An exact copy of every record below is what's needed here.

Source records
BEGIN

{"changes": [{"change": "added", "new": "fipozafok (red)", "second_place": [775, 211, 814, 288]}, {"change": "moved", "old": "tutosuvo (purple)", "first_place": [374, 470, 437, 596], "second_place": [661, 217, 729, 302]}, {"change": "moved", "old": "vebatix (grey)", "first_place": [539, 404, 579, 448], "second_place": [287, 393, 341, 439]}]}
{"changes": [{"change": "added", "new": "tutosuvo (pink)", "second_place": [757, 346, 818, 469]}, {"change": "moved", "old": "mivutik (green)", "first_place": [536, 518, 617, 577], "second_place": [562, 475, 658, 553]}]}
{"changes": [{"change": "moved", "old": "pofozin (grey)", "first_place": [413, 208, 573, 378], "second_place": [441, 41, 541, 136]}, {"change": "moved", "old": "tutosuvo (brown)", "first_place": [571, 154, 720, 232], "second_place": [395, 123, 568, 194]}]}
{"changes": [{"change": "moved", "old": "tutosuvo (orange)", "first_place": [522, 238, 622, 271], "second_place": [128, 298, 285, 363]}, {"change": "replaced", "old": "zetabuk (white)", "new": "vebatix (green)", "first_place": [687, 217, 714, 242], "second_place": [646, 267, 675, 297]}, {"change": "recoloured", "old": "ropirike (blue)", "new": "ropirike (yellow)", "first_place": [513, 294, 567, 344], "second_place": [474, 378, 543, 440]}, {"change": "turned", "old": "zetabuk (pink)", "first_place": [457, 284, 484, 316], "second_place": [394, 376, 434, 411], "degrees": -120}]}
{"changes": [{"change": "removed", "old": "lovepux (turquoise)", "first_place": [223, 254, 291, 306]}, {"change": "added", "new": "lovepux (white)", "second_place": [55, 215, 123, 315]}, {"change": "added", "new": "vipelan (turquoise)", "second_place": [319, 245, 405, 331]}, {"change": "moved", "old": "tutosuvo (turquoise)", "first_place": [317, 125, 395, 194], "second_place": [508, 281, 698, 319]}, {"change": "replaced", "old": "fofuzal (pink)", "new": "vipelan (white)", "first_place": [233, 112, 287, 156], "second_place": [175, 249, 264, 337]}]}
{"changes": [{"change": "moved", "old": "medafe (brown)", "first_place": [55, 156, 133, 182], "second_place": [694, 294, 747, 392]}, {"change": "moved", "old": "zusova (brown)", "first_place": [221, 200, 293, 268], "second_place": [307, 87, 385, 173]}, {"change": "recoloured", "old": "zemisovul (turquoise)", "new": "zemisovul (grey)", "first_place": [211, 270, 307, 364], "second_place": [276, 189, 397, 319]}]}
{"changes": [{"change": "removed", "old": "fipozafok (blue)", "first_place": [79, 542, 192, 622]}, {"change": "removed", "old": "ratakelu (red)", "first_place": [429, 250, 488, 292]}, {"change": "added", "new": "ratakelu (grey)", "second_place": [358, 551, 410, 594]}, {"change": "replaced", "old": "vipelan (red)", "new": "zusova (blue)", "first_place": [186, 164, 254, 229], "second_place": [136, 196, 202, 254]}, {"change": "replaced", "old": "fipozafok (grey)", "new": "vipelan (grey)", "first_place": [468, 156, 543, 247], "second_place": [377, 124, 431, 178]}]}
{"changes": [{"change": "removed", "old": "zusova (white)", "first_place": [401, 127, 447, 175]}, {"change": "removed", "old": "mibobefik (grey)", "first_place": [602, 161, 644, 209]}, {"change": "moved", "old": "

END

Result of the exercise:
{"changes": [{"change": "added", "new": "fipozafok (red)", "second_place": [775, 211, 814, 288]}, {"change": "moved", "old": "tutosuvo (purple)", "first_place": [374, 470, 437, 596], "second_place": [661, 217, 729, 302]}, {"change": "moved", "old": "vebatix (grey)", "first_place": [539, 404, 579, 448], "second_place": [287, 393, 341, 439]}]}
{"changes": [{"change": "added", "new": "tutosuvo (pink)", "second_place": [757, 346, 818, 469]}, {"change": "moved", "old": "mivutik (green)", "first_place": [536, 518, 617, 577], "second_place": [562, 475, 658, 553]}]}
{"changes": [{"change": "moved", "old": "pofozin (grey)", "first_place": [413, 208, 573, 378], "second_place": [441, 41, 541, 136]}, {"change": "moved", "old": "tutosuvo (brown)", "first_place": [571, 154, 720, 232], "second_place": [395, 123, 568, 194]}]}
{"changes": [{"change": "moved", "old": "tutosuvo (orange)", "first_place": [522, 238, 622, 271], "second_place": [128, 298, 285, 363]}, {"change": "replaced", "old": "zetabuk (white)", "new": "vebatix (green)", "first_place": [687, 217, 714, 242], "second_place": [646, 267, 675, 297]}, {"change": "recoloured", "old": "ropirike (blue)", "new": "ropirike (yellow)", "first_place": [513, 294, 567, 344], "second_place": [474, 378, 543, 440]}, {"change": "turned", "old": "zetabuk (pink)", "first_place": [457, 284, 484, 316], "second_place": [394, 376, 434, 411], "degrees": -120}]}
{"changes": [{"change": "removed", "old": "lovepux (turquoise)", "first_place": [223, 254, 291, 306]}, {"change": "added", "new": "lovepux (white)", "second_place": [55, 215, 123, 315]}, {"change": "added", "new": "vipelan (turquoise)", "second_place": [319, 245, 405, 331]}, {"change": "moved", "old": "tutosuvo (turquoise)", "first_place": [317, 125, 395, 194], "second_place": [508, 281, 698, 319]}, {"change": "replaced", "old": "fofuzal (pink)", "new": "vipelan (white)", "first_place": [233, 112, 287, 156], "second_place": [175, 249, 264, 337]}]}
{"changes": [{"change": "moved", "old": "medafe (brown)", "first_place": [55, 156, 133, 182], "second_place": [694, 294, 747, 392]}, {"change": "moved", "old": "zusova (brown)", "first_place": [221, 200, 293, 268], "second_place": [307, 87, 385, 173]}, {"change": "recoloured", "old": "zemisovul (turquoise)", "new": "zemisovul (grey)", "first_place": [211, 270, 307, 364], "second_place": [276, 189, 397, 319]}]}
{"changes": [{"change": "removed", "old": "fipozafok (blue)", "first_place": [79, 542, 192, 622]}, {"change": "removed", "old": "ratakelu (red)", "first_place": [429, 250, 488, 292]}, {"change": "added", "new": "ratakelu (grey)", "second_place": [358, 551, 410, 594]}, {"change": "replaced", "old": "vipelan (red)", "new": "zusova (blue)", "first_place": [186, 164, 254, 229], "second_place": [136, 196, 202, 254]}, {"change": "replaced", "old": "fipozafok (grey)", "new": "vipelan (grey)", "first_place": [468, 156, 543, 247], "second_place": [377, 124, 431, 178]}]}
{"changes": [{"change": "removed", "old": "zusova (white)", "first_place": [401, 127, 447, 175]}, {"change": "removed", "old": "mibobefik (grey)", "first_place": [602, 161, 644, 209]}, {"change": "moved", "old": "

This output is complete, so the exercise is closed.